> **Problem to work on**
The records below are to be copied exactly, with every picture left out.

++++++

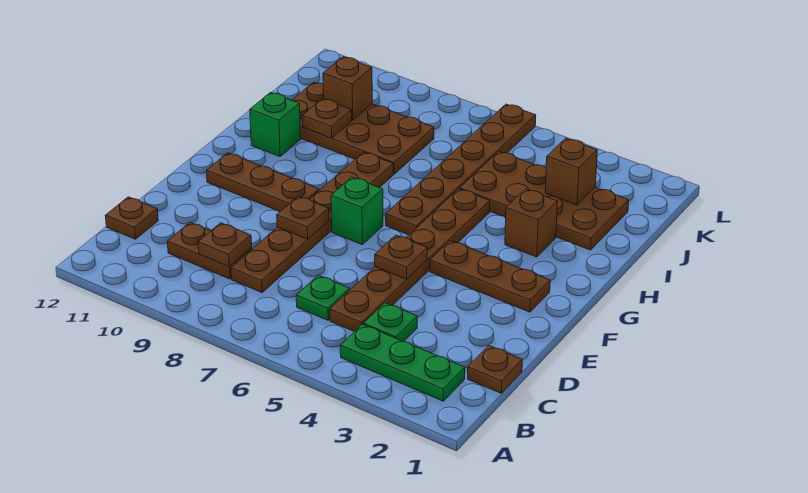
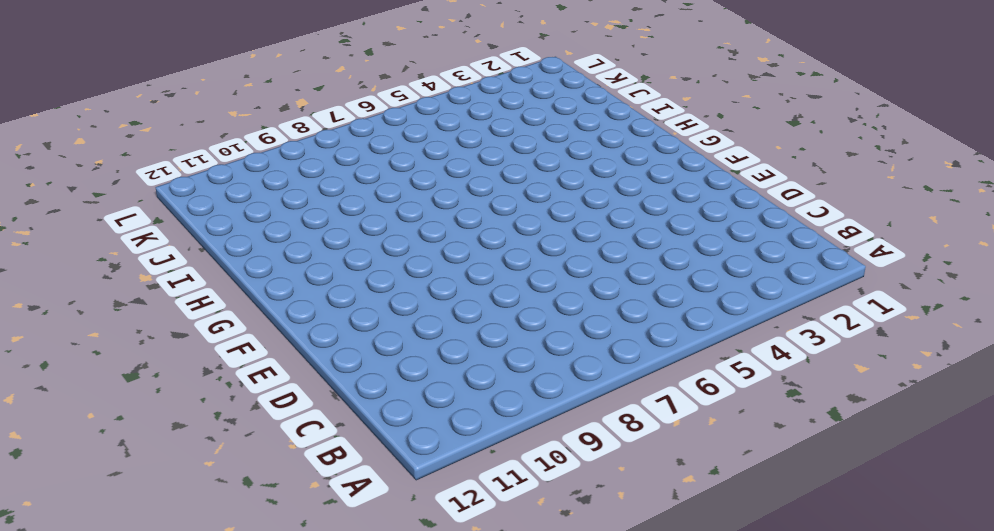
none -> green plate B2:B4 level 1
none -> brown plate C1 level 1
none -> green plate C4 level 1

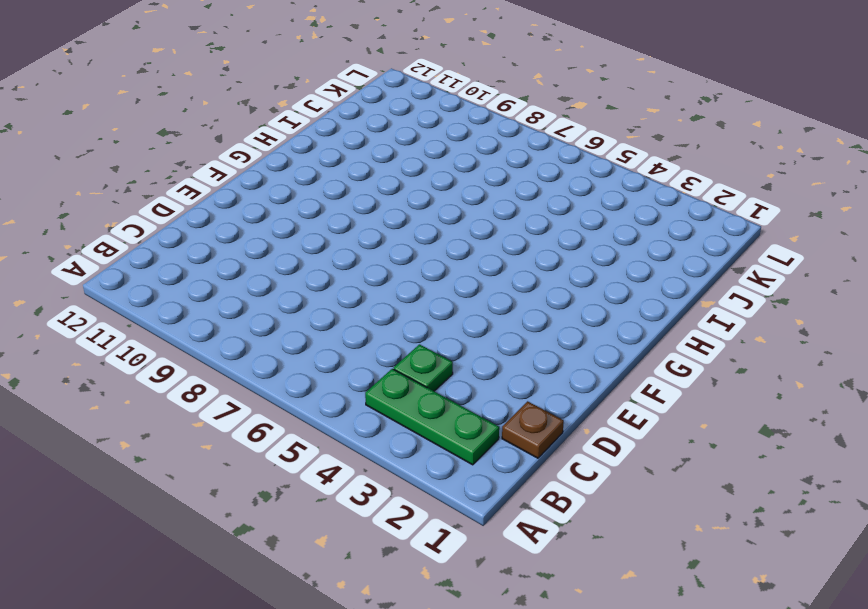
none -> brown plate C5:H5 level 1
none -> green plate C6 level 1
none -> brown plate C8:H8 level 1

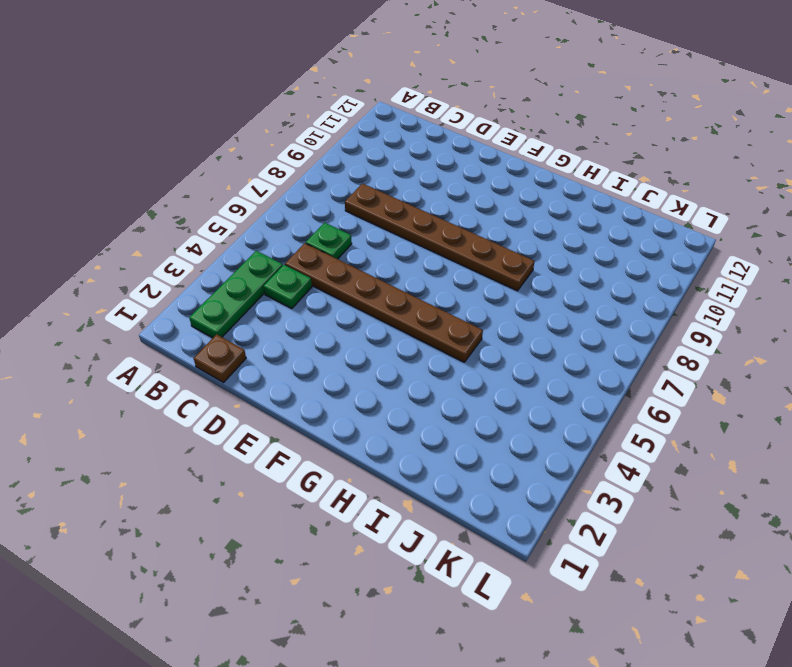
none -> brown plate C9:C10 level 1
none -> brown plate C12 level 1
none -> brown plate F2:F4 level 1

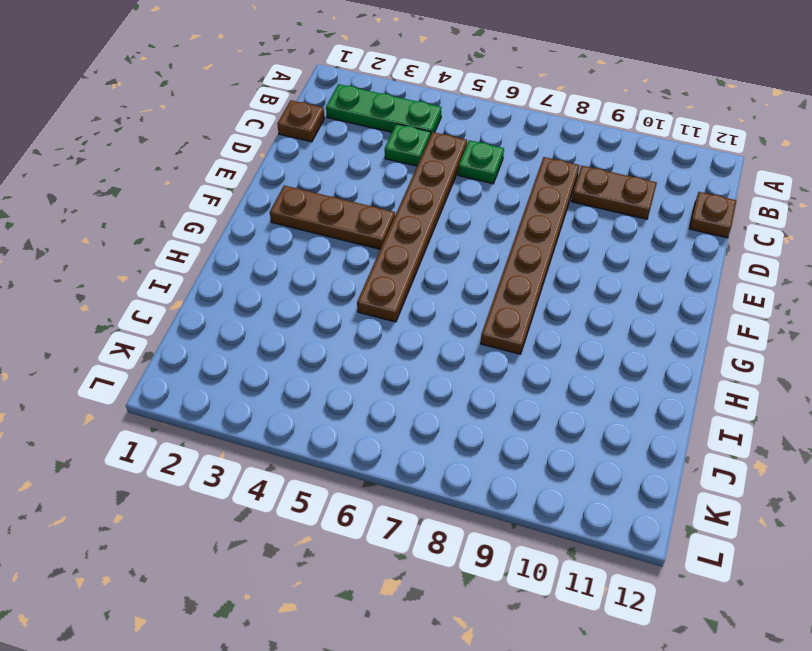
none -> green brick F7 level 1
none -> brown plate F9:F11 level 1
none -> brown plate G6:L6 level 1

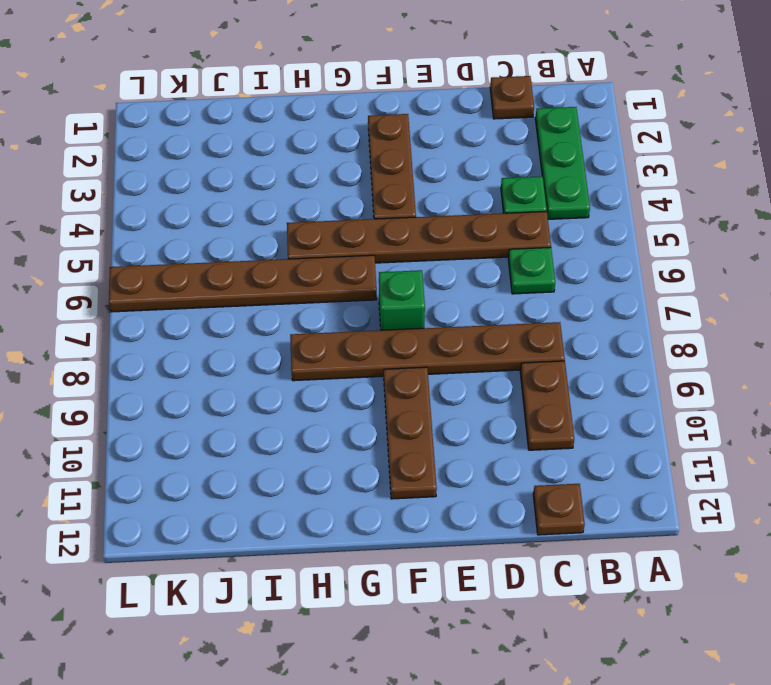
none -> brown brick H3 level 1
none -> green brick H11 level 1
none -> brown plate I2:J5 level 1

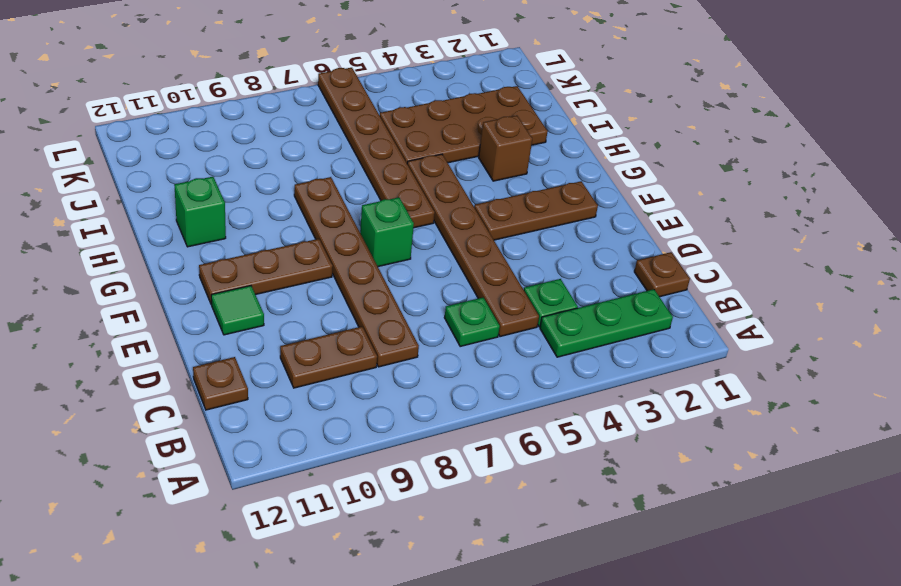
green tile E11 level 1 -> none
none -> brown plate I8:J11 level 1
none -> brown plate C9 level 2
none -> brown plate E5 level 2

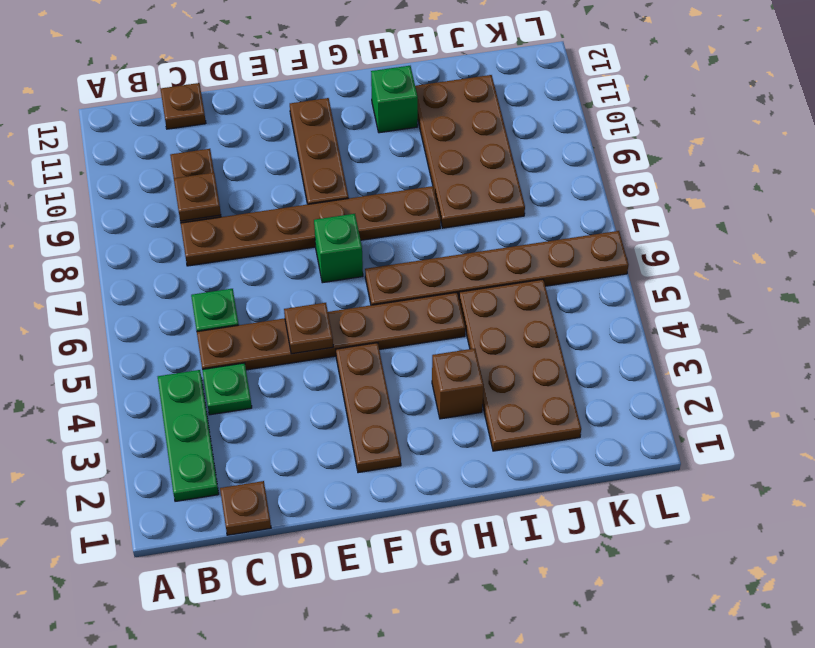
none -> brown plate E8 level 2
none -> brown plate I10 level 2
none -> brown brick J3 level 2

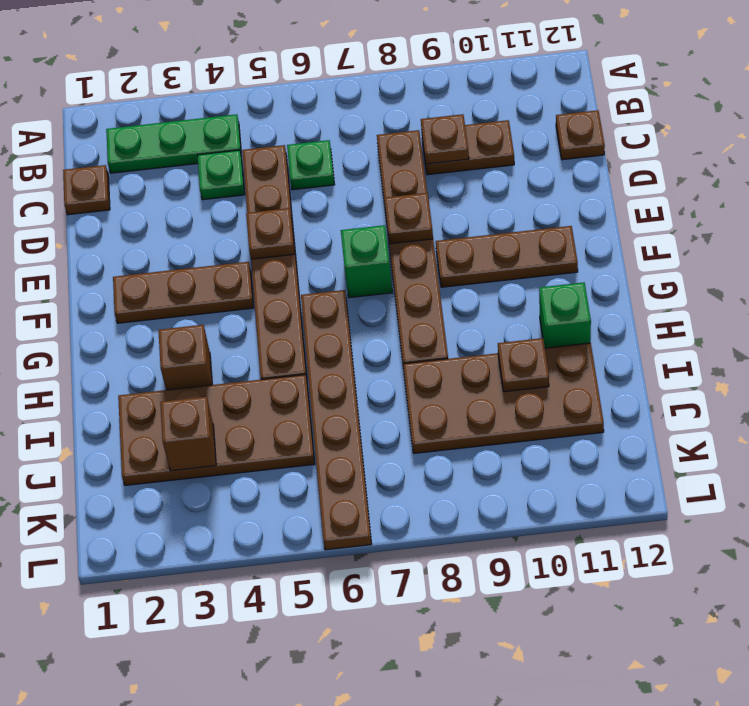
none -> brown brick J10 level 2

++++++

> **Solution below**
none -> green plate B2:B4 level 1
none -> brown plate C1 level 1
none -> green plate C4 level 1

none -> brown plate C5:H5 level 1
none -> green plate C6 level 1
none -> brown plate C8:H8 level 1

none -> brown plate C9:C10 level 1
none -> brown plate C12 level 1
none -> brown plate F2:F4 level 1

none -> green brick F7 level 1
none -> brown plate F9:F11 level 1
none -> brown plate G6:L6 level 1

none -> brown brick H3 level 1
none -> green brick H11 level 1
none -> brown plate I2:J5 level 1

green tile E11 level 1 -> none
none -> brown plate I8:J11 level 1
none -> brown plate C9 level 2
none -> brown plate E5 level 2

none -> brown plate E8 level 2
none -> brown plate I10 level 2
none -> brown brick J3 level 2

none -> brown brick J10 level 2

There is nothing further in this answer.